* **WHAT YOU SHOULD DO**: Without including any picture, write out the entries exactly as they stand.

[Dataset items]
━━━━━━━━━━━━━━━━━━━━━━━━━━━━━━

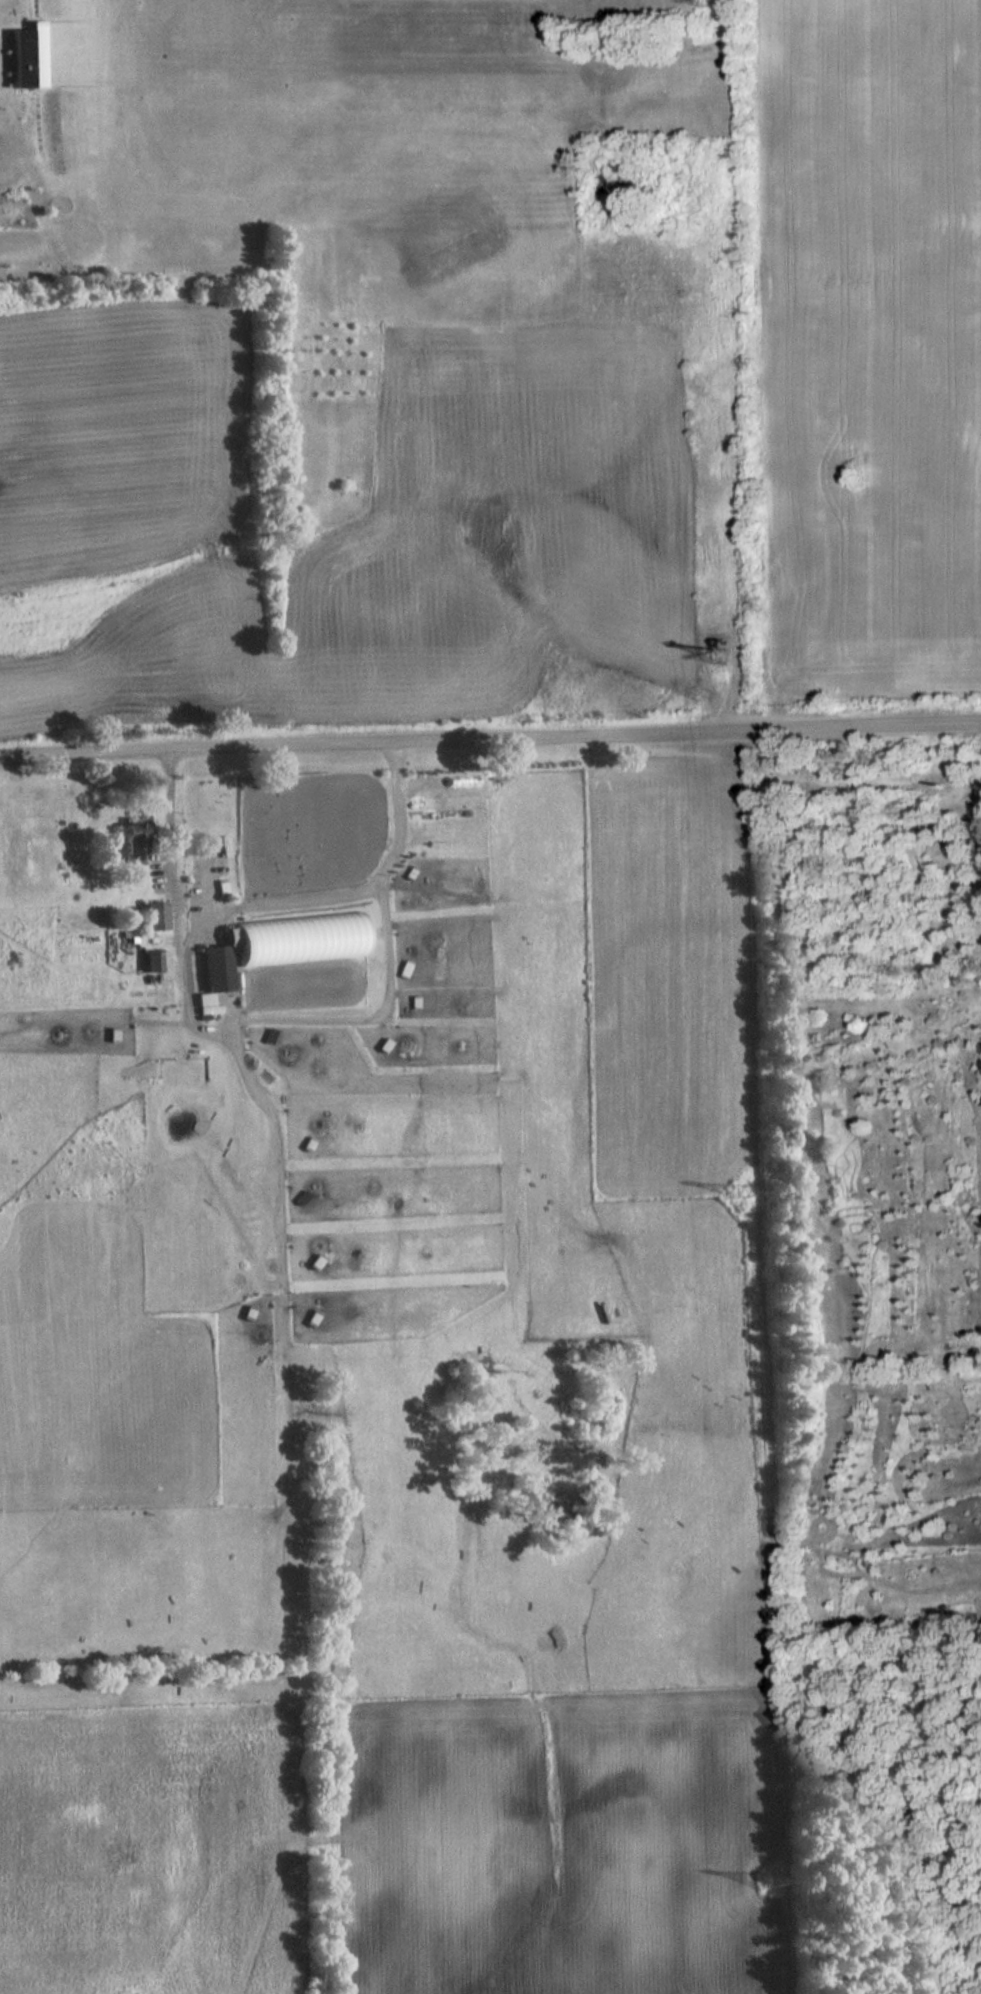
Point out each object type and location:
power tower: (710, 2)
building: (30, 57)
power tower: (722, 654)
road: (490, 741)
road: (166, 829)
building: (136, 840)
building: (156, 917)
building: (282, 944)
building: (153, 962)
road: (193, 979)
power tower: (744, 1189)
building: (303, 1197)
power tower: (768, 1881)

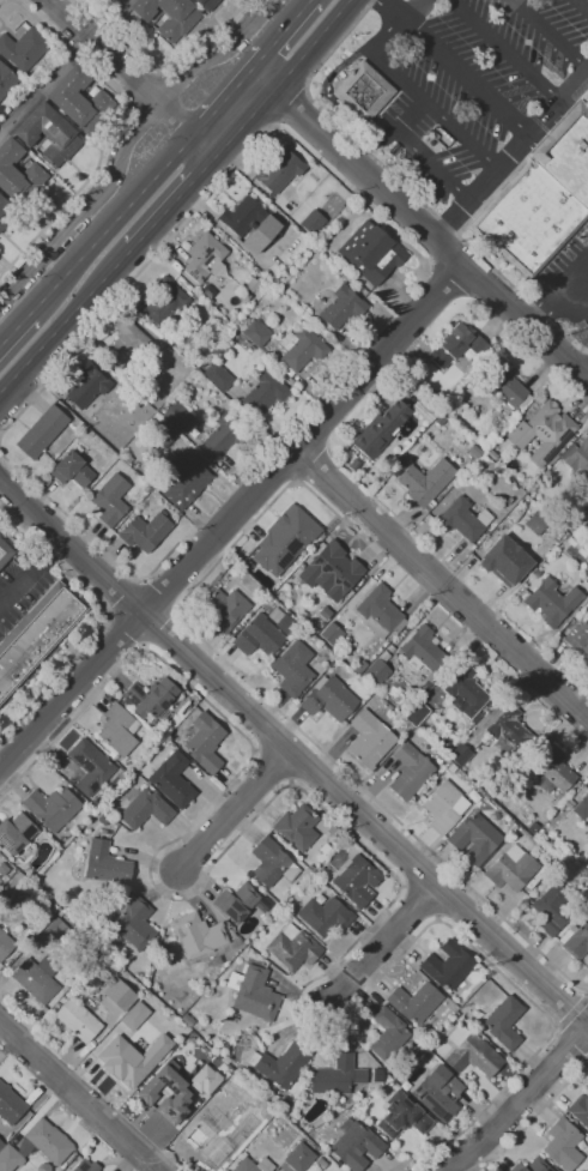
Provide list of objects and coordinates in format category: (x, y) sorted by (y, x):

━━━━━━━━━━━━━━━━━━━━━━━━━━━━━━

* **SOLUTION FOR THIS TASK**:
Point out each object type and location:
power tower: (710, 2)
building: (30, 57)
power tower: (722, 654)
road: (490, 741)
road: (166, 829)
building: (136, 840)
building: (156, 917)
building: (282, 944)
building: (153, 962)
road: (193, 979)
power tower: (744, 1189)
building: (303, 1197)
power tower: (768, 1881)

Provide list of objects and coordinates in format category: (x, y) sorted by (y, x):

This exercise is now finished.